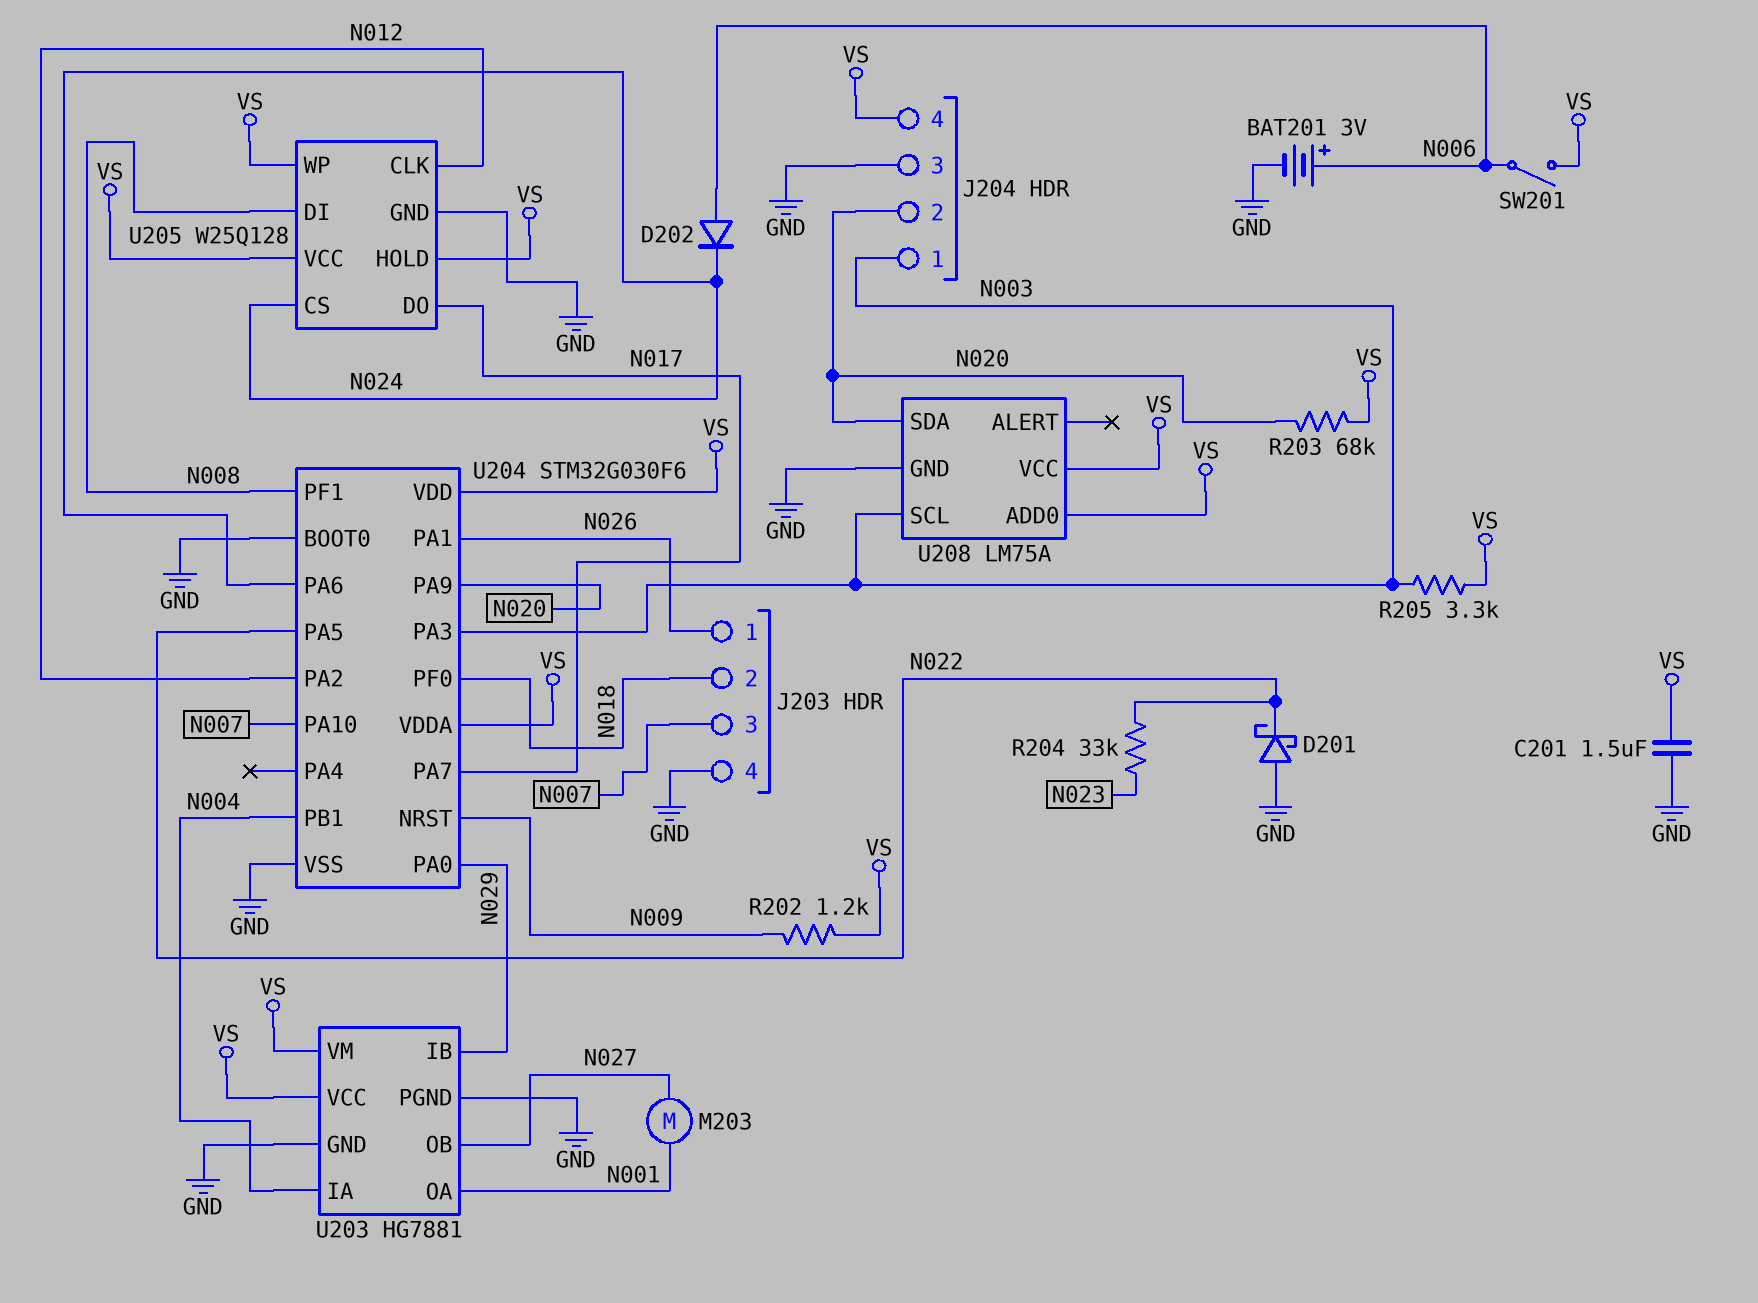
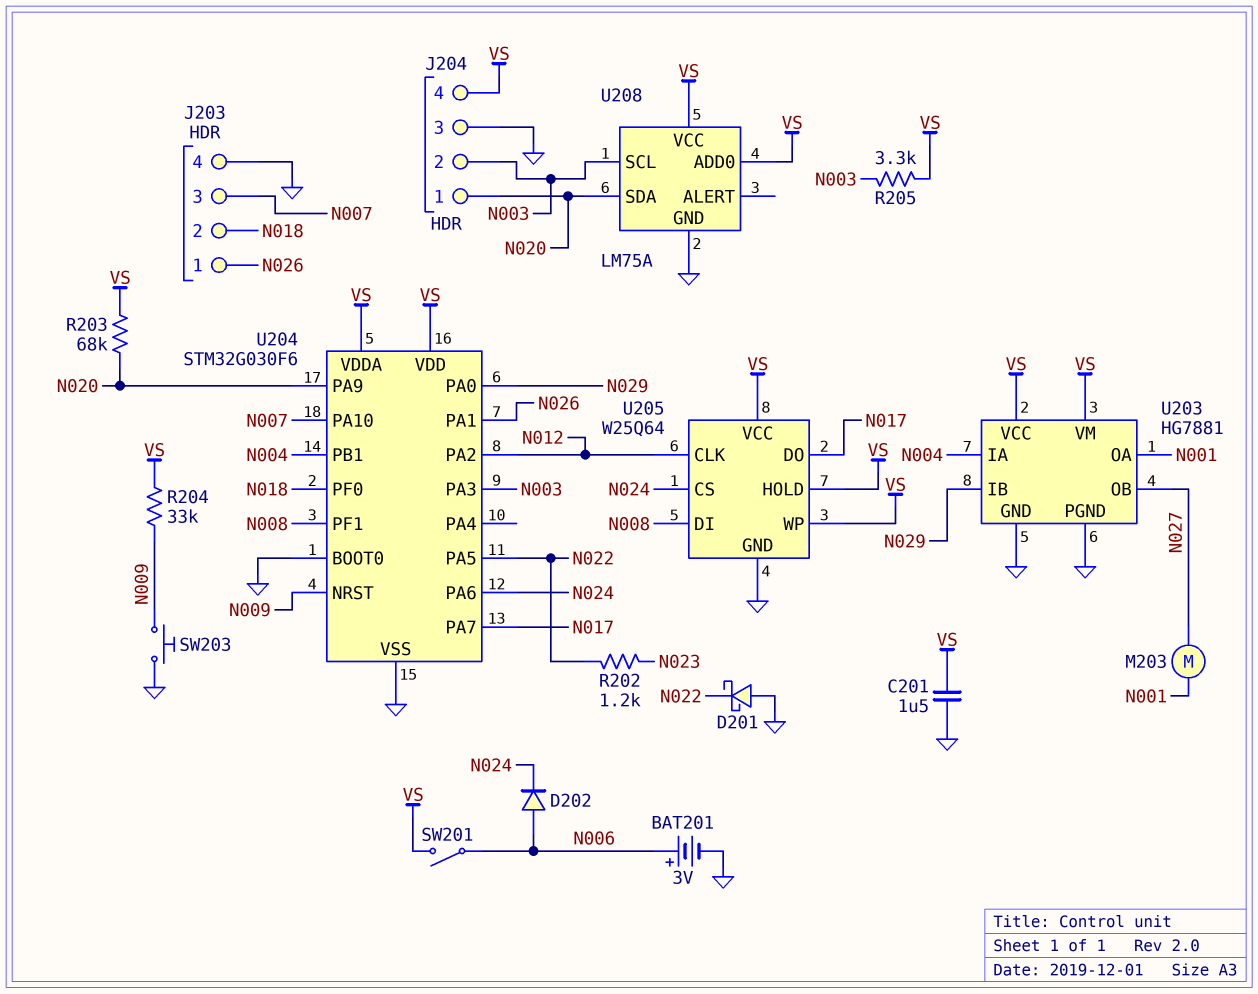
J204 pin 1: N003 -> N020
J204 pin 2: N020 -> N003
R202: 1.2k (N009, VS) -> 1.2k (N022, N023)
R204: 33k (N022, N023) -> 33k (N009, VS)
SW203: none -> button (GND, N009)
U205: W25Q128 -> W25Q64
══════
What the task requires
Return each line from the material above exactly, but not the pictures.

Problem solution
J204 pin 1: N003 -> N020
J204 pin 2: N020 -> N003
R202: 1.2k (N009, VS) -> 1.2k (N022, N023)
R204: 33k (N022, N023) -> 33k (N009, VS)
SW203: none -> button (GND, N009)
U205: W25Q128 -> W25Q64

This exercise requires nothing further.